What to produce — Begin at the line below that has "none -> orange slope B1:B3 level 2 top 1". Stop after the line that has "none -> orange slope B8:B10 level 2 top 8", repeating each line exactly and leaving out the pictures.

Provided records —

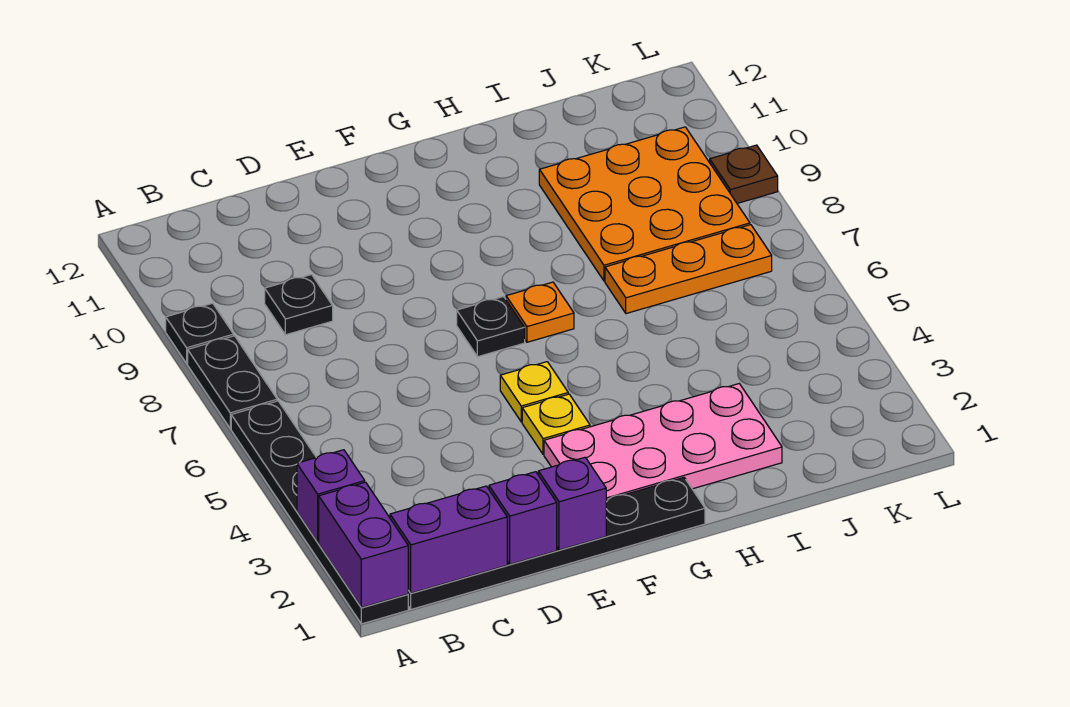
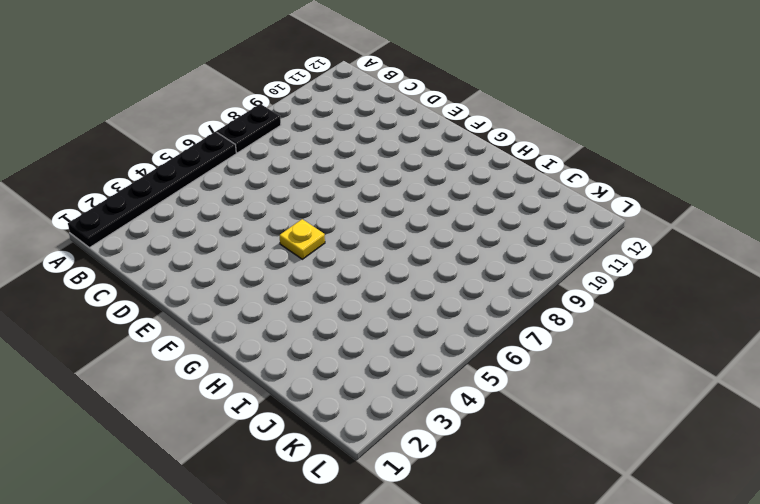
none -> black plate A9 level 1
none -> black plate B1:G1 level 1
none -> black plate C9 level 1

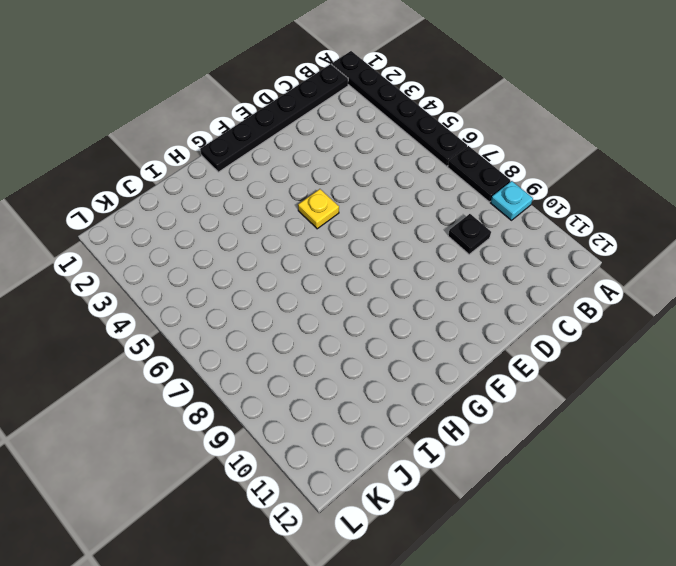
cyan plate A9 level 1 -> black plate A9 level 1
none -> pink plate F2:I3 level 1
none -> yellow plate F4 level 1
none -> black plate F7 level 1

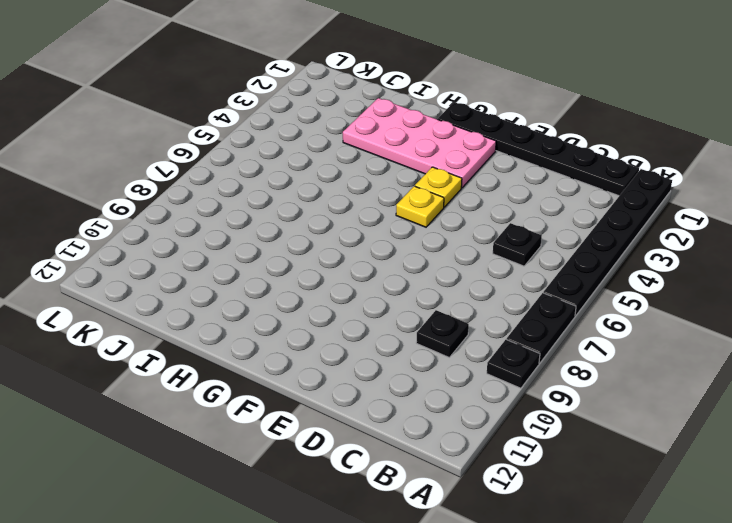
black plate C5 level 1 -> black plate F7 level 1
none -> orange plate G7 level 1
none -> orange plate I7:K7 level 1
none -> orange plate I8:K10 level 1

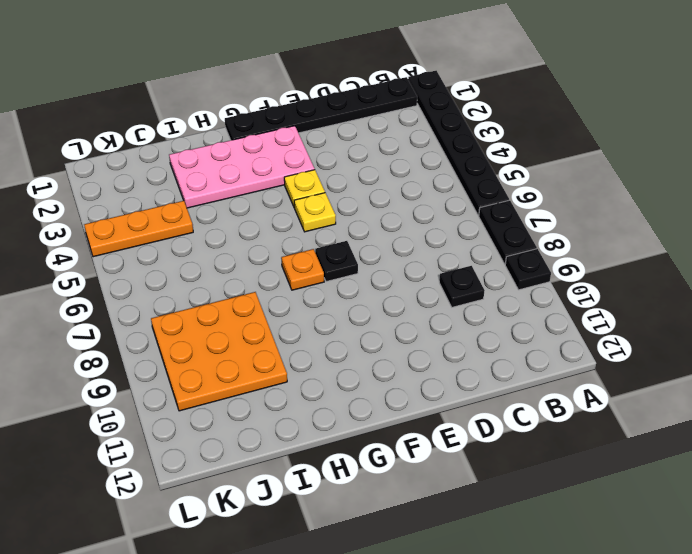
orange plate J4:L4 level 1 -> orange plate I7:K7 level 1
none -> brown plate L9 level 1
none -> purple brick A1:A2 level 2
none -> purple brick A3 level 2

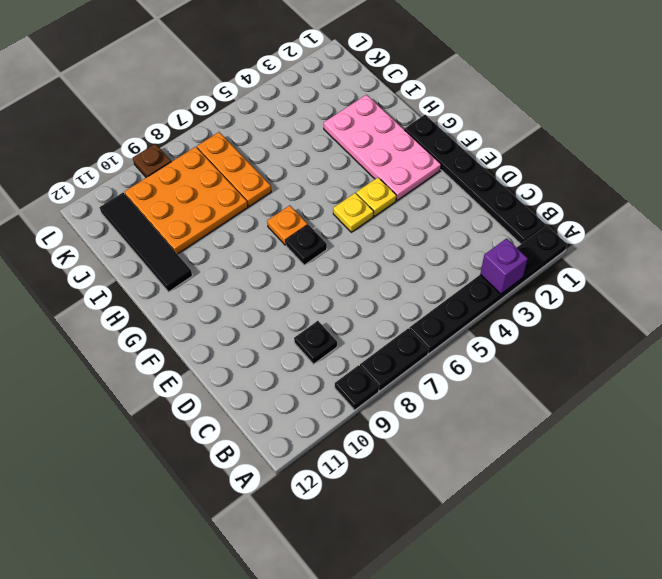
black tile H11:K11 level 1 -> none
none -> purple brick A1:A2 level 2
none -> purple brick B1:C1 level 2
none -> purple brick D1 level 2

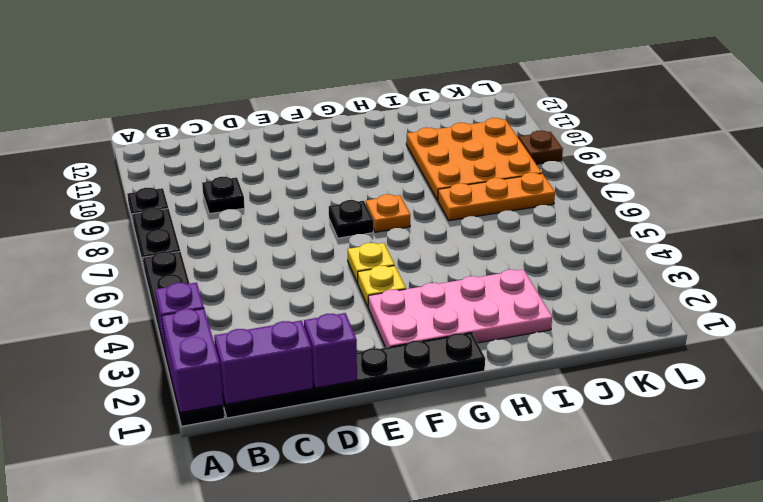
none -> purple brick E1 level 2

==

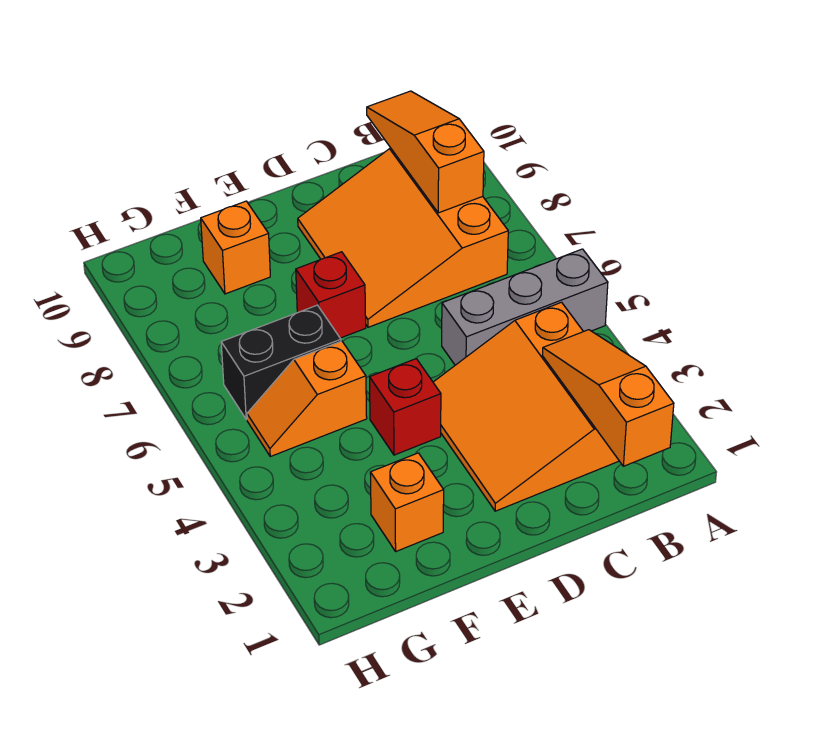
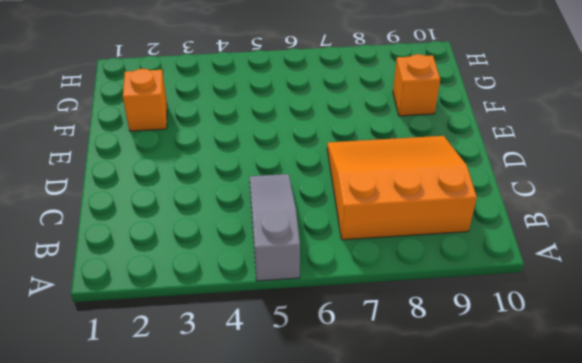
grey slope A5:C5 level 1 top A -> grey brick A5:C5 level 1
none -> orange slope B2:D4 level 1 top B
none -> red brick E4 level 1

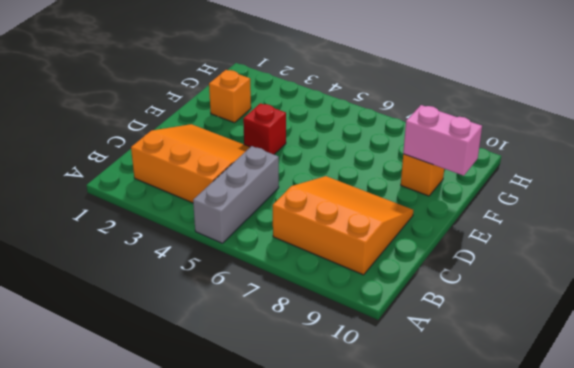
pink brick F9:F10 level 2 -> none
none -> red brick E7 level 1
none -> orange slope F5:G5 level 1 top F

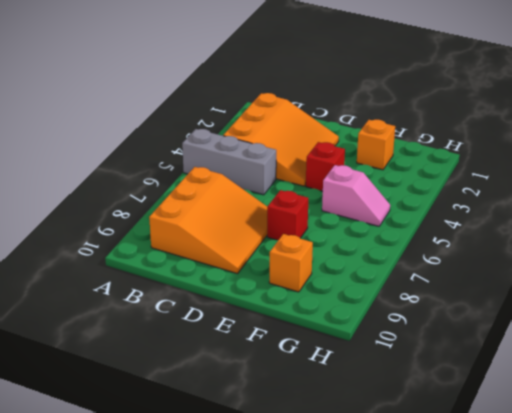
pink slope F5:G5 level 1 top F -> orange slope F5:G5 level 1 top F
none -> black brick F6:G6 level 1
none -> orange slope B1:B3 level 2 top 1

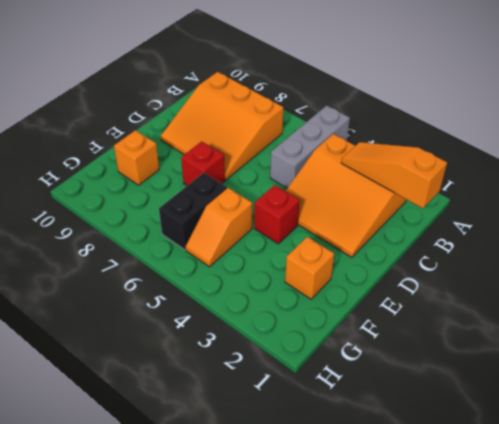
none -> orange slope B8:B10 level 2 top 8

* * *

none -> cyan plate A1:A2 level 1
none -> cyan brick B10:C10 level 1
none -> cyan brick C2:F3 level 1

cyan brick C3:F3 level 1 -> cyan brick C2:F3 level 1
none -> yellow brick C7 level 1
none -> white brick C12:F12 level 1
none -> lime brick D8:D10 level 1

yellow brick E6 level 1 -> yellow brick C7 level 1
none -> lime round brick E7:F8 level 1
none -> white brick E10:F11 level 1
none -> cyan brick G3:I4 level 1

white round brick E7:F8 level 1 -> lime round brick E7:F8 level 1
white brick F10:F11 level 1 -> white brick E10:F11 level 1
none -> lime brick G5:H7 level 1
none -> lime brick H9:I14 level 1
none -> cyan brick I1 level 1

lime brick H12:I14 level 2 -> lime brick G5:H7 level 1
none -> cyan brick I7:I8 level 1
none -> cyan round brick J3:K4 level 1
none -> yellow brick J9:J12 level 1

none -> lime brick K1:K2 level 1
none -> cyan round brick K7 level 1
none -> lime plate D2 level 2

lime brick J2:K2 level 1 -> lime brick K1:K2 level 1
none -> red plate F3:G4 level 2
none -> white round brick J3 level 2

Reply to the exercise —
none -> orange slope B1:B3 level 2 top 1

none -> orange slope B8:B10 level 2 top 8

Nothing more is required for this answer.